DATA PROVIDED:
*****

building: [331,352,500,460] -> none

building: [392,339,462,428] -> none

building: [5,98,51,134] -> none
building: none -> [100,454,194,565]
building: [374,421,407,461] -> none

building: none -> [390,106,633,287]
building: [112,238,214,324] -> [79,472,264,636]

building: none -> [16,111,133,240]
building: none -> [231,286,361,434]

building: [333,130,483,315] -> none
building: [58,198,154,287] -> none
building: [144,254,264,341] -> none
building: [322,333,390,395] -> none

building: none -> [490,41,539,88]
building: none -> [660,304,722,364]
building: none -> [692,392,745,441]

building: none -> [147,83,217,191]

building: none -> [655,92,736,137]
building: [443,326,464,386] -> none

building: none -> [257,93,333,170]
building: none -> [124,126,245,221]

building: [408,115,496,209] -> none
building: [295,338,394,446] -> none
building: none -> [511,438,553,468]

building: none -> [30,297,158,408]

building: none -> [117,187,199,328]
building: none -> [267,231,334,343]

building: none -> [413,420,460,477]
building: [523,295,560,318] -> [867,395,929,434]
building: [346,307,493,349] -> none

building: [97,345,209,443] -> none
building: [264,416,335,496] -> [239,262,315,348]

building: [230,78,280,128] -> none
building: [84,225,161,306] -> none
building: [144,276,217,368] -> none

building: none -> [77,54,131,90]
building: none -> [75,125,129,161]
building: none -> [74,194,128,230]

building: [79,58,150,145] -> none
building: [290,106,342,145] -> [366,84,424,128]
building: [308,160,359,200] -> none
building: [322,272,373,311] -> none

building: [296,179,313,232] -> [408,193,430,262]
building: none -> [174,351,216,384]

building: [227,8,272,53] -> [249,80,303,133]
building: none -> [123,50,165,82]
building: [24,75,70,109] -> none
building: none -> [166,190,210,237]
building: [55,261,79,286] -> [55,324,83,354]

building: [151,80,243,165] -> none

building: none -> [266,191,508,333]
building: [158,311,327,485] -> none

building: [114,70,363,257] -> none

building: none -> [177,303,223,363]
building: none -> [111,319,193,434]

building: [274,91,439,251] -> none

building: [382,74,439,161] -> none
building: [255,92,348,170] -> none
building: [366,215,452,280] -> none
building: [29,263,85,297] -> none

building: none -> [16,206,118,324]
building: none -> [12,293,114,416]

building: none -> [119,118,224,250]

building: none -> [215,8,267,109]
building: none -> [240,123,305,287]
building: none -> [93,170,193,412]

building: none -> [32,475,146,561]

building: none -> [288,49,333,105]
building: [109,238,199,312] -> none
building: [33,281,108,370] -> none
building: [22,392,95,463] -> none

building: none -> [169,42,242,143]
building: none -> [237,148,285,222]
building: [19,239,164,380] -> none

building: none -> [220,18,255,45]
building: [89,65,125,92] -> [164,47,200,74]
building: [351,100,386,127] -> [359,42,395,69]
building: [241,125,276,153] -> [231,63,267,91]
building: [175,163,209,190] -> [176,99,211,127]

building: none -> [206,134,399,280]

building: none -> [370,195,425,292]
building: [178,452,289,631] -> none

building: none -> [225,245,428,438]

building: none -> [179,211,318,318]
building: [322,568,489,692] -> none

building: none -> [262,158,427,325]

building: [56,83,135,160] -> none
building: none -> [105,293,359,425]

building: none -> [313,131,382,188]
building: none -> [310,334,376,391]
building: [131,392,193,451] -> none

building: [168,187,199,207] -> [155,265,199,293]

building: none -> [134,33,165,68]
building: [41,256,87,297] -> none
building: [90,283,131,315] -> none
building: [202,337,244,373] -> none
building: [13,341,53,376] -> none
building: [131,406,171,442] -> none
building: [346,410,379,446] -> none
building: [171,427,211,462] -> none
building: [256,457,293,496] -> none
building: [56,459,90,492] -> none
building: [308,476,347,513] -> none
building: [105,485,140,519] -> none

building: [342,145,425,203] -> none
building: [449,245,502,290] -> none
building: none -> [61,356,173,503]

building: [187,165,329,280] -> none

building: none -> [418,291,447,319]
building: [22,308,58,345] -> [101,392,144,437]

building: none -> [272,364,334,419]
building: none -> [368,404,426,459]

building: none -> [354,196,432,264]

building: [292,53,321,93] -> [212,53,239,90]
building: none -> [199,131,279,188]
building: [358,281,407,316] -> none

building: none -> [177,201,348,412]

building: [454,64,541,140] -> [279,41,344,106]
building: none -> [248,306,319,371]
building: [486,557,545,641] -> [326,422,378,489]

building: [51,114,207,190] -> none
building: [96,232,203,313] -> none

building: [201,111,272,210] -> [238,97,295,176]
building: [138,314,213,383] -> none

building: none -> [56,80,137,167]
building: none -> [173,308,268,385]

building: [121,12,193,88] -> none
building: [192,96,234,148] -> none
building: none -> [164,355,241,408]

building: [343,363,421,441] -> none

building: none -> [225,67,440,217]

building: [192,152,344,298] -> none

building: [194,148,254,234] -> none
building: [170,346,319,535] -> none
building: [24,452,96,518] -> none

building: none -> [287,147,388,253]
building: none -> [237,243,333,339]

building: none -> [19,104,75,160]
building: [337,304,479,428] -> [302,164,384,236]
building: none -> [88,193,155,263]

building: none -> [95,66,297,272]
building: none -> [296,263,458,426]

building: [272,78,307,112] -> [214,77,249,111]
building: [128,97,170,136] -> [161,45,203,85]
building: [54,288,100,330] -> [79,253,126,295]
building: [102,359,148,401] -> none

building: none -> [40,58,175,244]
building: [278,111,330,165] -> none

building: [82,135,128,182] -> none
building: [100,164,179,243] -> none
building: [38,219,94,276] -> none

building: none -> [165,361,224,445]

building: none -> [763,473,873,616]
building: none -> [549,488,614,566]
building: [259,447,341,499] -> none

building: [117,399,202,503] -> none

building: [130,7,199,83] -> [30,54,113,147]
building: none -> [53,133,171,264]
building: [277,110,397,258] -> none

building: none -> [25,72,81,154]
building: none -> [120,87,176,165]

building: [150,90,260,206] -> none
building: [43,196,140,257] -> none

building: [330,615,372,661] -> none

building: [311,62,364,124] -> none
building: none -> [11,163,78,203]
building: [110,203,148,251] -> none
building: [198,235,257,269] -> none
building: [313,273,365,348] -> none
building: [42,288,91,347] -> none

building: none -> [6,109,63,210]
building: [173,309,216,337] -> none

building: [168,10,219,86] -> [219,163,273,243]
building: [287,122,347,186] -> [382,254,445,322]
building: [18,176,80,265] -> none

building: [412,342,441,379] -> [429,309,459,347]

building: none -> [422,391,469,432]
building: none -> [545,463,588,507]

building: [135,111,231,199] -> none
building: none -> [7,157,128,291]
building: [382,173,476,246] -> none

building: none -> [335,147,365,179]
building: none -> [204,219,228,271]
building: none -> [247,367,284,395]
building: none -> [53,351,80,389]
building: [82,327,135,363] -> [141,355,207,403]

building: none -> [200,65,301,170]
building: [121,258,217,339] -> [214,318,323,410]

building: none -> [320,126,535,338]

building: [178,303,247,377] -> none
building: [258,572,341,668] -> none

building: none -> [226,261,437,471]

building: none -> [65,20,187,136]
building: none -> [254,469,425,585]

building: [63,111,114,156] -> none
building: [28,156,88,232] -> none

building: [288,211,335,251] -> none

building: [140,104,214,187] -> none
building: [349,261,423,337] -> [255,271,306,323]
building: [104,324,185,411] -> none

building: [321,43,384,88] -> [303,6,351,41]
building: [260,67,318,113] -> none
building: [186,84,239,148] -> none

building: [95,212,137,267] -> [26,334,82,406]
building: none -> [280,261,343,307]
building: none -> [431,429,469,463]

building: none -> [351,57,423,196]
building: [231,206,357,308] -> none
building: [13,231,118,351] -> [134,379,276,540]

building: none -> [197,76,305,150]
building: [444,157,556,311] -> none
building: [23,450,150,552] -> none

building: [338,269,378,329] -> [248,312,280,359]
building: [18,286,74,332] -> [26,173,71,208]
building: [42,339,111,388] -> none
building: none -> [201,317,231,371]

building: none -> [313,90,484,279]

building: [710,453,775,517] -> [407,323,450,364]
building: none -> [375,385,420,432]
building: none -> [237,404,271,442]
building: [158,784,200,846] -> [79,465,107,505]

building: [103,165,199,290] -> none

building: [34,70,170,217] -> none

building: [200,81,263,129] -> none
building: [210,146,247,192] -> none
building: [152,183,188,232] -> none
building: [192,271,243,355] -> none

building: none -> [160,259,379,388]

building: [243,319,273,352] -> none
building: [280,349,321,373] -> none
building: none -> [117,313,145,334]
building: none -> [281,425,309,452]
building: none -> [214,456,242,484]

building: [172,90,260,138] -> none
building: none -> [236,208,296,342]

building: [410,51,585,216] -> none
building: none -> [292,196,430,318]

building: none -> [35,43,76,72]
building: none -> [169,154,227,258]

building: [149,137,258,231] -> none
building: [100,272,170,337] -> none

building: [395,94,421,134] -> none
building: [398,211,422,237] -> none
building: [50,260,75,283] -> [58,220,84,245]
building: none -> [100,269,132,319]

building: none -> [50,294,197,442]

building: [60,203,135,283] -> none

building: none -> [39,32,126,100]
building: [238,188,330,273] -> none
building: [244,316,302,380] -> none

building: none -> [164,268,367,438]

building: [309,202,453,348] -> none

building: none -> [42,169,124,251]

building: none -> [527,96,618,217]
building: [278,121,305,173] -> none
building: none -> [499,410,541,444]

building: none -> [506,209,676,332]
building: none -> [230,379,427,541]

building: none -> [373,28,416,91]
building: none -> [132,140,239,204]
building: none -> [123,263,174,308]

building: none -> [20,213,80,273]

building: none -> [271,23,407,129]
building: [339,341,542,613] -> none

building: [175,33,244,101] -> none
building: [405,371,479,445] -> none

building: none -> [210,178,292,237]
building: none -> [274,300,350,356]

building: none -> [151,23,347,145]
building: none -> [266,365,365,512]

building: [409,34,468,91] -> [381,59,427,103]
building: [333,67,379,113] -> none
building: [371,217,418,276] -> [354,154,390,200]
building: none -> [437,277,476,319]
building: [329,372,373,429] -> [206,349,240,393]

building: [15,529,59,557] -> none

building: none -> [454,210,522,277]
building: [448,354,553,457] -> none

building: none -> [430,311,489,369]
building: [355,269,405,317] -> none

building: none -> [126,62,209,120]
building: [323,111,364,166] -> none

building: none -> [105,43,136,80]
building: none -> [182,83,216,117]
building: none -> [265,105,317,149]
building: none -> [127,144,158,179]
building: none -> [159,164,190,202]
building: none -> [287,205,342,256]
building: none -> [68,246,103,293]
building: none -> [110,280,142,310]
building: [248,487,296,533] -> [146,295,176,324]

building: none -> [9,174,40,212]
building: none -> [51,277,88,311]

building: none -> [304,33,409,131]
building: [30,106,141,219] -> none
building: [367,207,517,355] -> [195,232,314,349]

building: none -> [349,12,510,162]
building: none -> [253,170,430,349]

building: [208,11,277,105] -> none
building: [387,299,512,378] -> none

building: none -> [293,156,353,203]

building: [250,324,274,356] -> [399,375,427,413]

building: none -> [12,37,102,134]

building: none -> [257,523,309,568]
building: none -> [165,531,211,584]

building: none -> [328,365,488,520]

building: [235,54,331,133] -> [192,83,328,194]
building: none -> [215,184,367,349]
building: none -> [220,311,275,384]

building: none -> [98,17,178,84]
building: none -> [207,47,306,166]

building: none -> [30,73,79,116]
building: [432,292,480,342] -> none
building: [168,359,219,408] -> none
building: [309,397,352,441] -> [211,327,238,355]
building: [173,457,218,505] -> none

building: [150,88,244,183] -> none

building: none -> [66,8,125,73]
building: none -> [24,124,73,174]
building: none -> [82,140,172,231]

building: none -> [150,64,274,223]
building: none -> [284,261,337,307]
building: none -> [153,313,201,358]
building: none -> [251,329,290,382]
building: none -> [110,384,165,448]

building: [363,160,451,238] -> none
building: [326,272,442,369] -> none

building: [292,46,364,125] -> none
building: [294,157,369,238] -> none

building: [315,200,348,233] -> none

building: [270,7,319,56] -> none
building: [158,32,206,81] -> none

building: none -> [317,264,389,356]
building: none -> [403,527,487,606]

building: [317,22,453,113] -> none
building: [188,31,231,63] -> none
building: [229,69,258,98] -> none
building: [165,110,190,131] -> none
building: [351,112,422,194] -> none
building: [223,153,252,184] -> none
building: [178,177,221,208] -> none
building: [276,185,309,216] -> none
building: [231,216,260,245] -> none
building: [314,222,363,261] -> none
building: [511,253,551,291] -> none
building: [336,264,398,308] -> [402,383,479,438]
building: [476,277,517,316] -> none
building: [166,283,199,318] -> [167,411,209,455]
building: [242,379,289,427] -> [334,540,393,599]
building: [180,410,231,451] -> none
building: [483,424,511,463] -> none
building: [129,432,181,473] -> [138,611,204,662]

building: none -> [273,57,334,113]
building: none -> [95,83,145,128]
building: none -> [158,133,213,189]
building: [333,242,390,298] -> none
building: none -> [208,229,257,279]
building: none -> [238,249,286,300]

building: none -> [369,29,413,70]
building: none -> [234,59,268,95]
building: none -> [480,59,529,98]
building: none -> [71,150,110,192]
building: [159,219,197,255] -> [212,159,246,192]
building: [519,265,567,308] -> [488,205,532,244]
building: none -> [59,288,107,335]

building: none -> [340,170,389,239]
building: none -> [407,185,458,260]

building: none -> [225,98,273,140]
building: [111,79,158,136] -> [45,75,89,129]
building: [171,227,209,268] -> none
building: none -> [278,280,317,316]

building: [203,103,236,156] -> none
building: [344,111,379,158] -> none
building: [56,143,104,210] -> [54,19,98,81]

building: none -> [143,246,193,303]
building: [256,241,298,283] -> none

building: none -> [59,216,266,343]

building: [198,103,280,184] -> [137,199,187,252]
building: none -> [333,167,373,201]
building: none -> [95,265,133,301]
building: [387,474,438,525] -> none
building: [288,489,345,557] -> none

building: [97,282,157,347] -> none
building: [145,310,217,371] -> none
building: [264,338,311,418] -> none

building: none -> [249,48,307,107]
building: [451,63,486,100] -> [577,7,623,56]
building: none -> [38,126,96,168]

*****

EXERCISE DETAILS:
Copy, exactly and only, the lines above that begin with the one containing "building: none -> [51,277,88,311]" and finish with the one containing "building: [208,11,277,105] -> none".

SOLUTION FOR THIS EXERCISE:
building: none -> [51,277,88,311]

building: none -> [304,33,409,131]
building: [30,106,141,219] -> none
building: [367,207,517,355] -> [195,232,314,349]

building: none -> [349,12,510,162]
building: none -> [253,170,430,349]

building: [208,11,277,105] -> none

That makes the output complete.